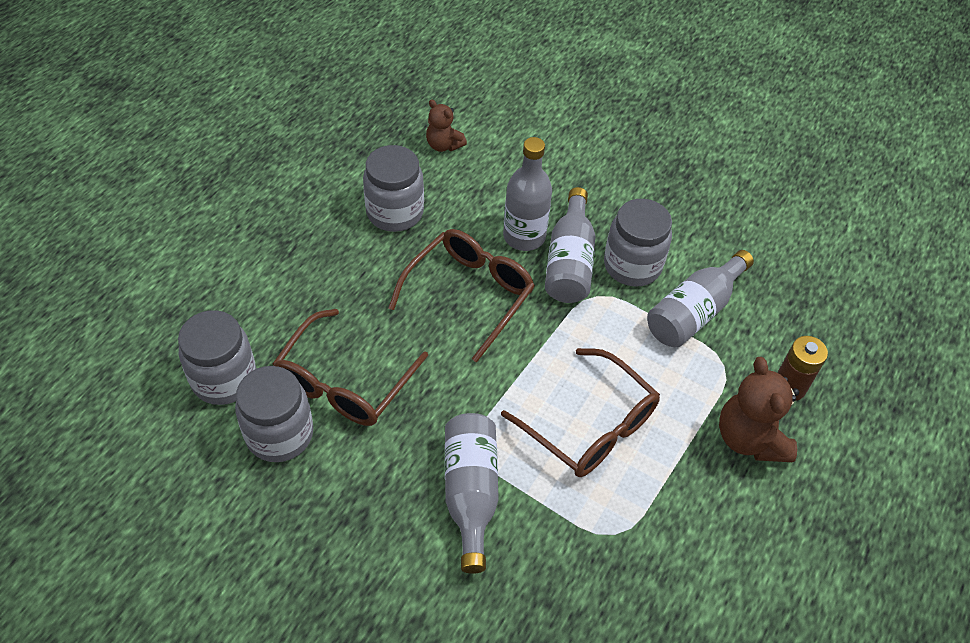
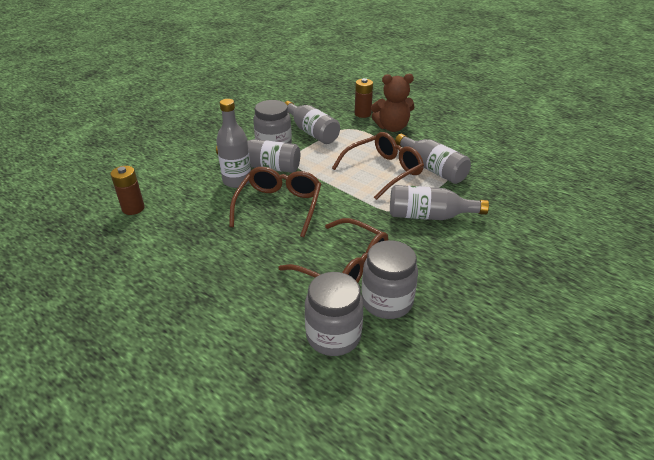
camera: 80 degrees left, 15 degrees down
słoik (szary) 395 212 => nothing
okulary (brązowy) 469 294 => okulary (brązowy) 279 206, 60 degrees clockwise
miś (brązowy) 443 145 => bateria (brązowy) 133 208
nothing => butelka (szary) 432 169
■ ■ ■ ■ ■ ■ ■
• _ACTIVITY_: All of the records above are to be written out exactly, minus their images.

• _FINAL ANSWER_:
camera: 80 degrees left, 15 degrees down
słoik (szary) 395 212 => nothing
okulary (brązowy) 469 294 => okulary (brązowy) 279 206, 60 degrees clockwise
miś (brązowy) 443 145 => bateria (brązowy) 133 208
nothing => butelka (szary) 432 169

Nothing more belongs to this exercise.